▶ Task instructions:
Write the records below out in full, character for character, with no pictures.

Itemized modification records:
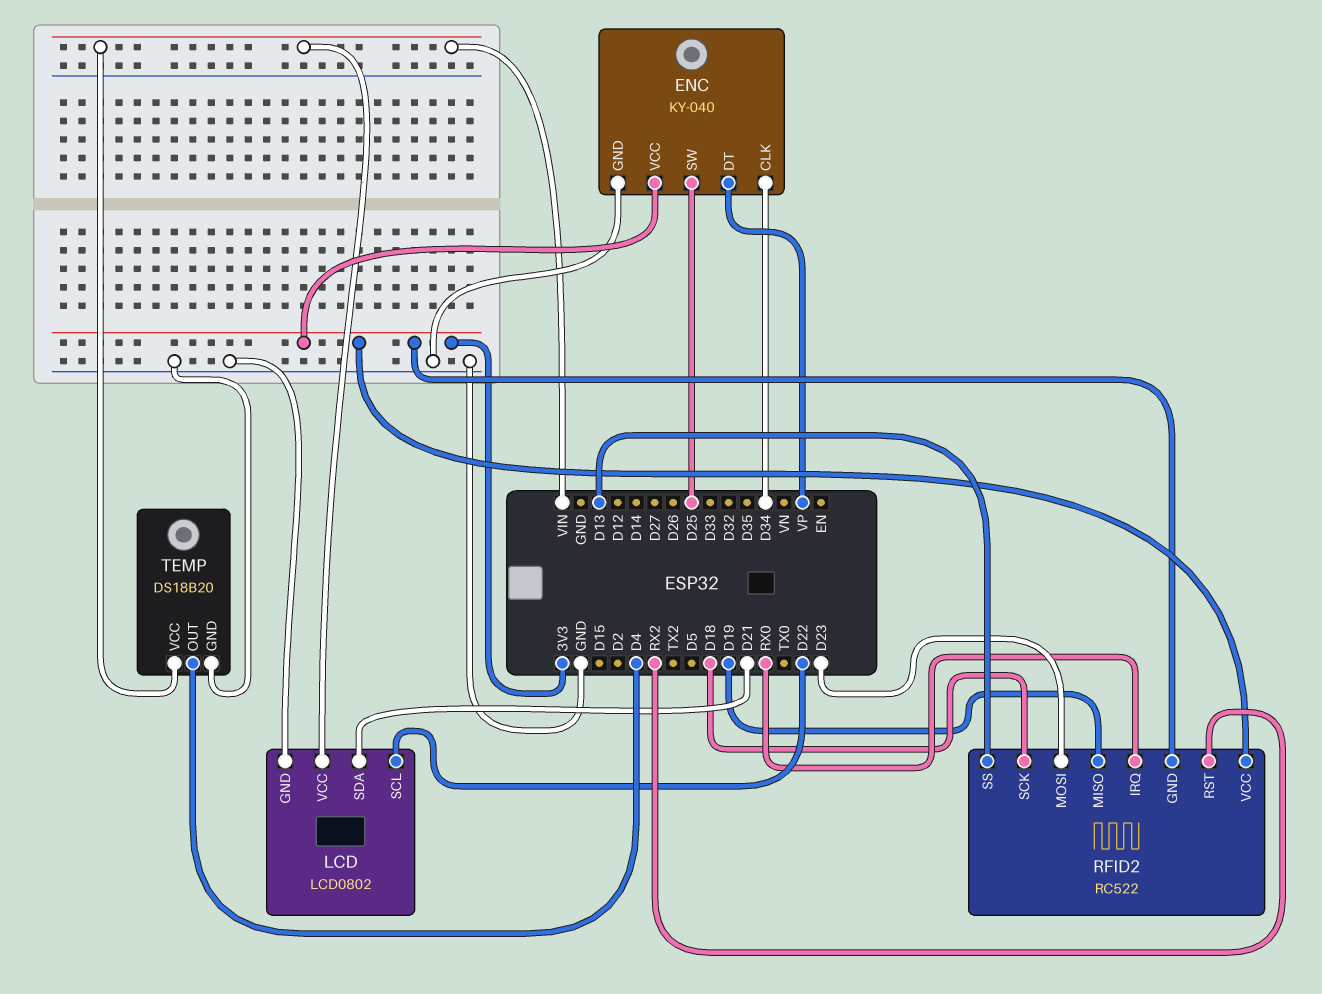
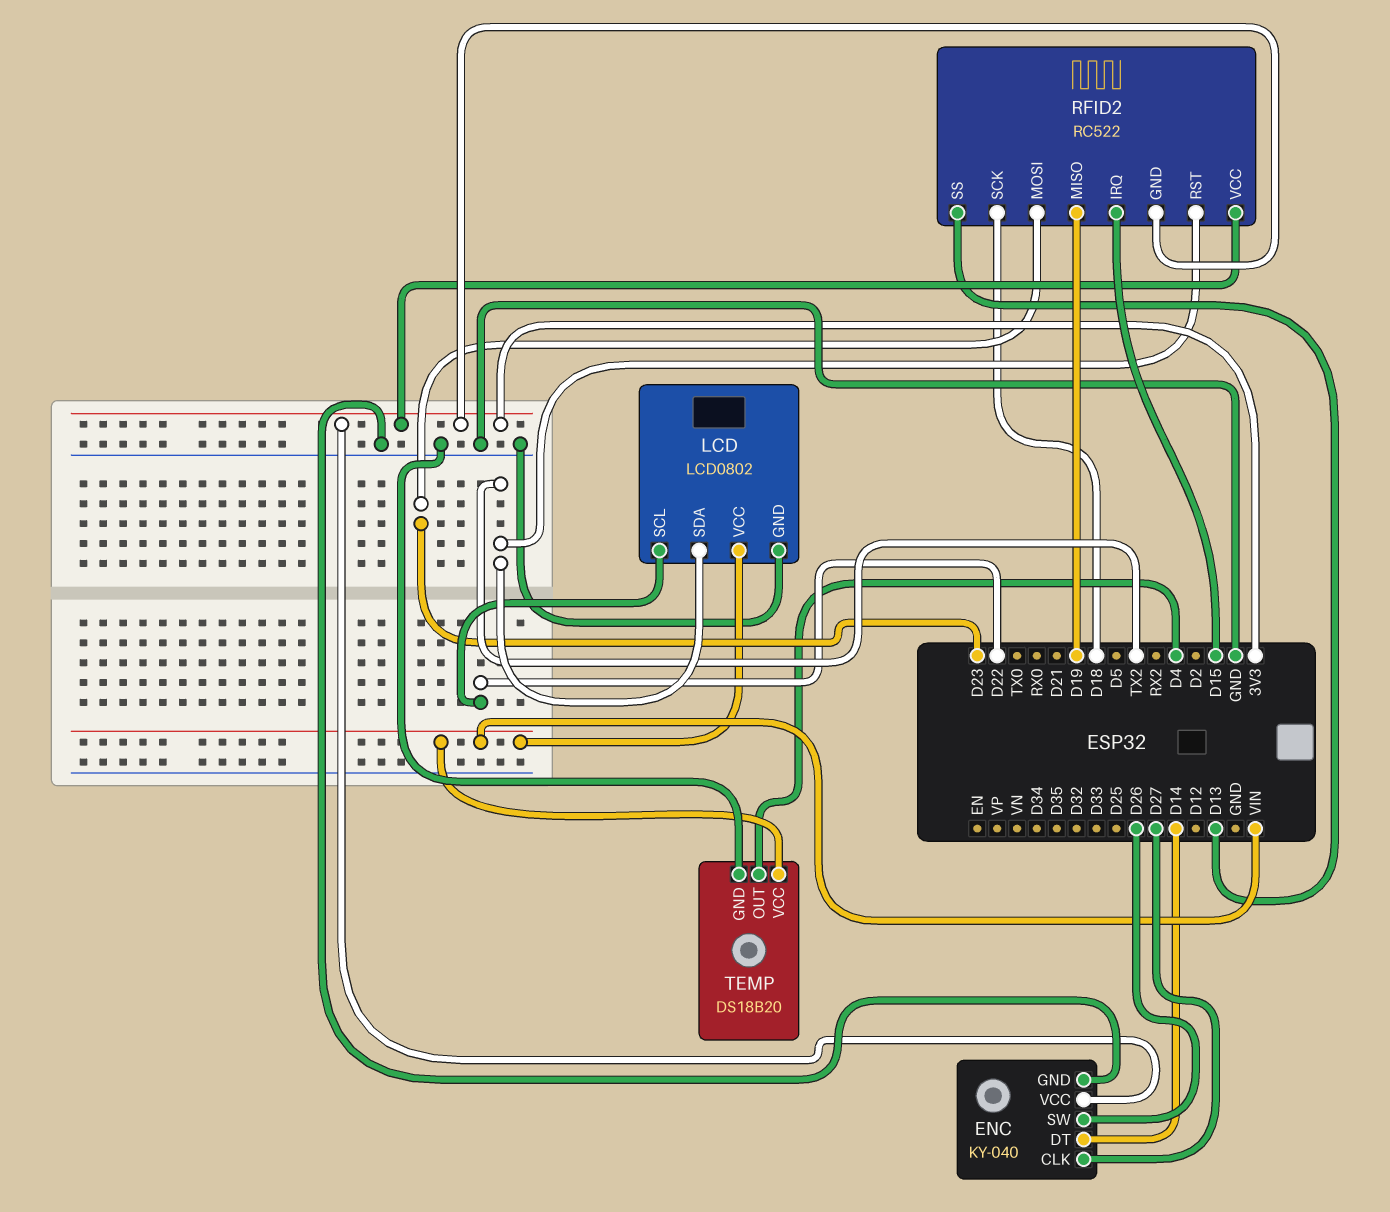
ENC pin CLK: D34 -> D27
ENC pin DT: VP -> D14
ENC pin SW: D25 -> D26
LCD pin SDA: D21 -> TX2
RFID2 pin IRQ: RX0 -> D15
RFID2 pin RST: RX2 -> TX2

▶ Task output:
ENC pin CLK: D34 -> D27
ENC pin DT: VP -> D14
ENC pin SW: D25 -> D26
LCD pin SDA: D21 -> TX2
RFID2 pin IRQ: RX0 -> D15
RFID2 pin RST: RX2 -> TX2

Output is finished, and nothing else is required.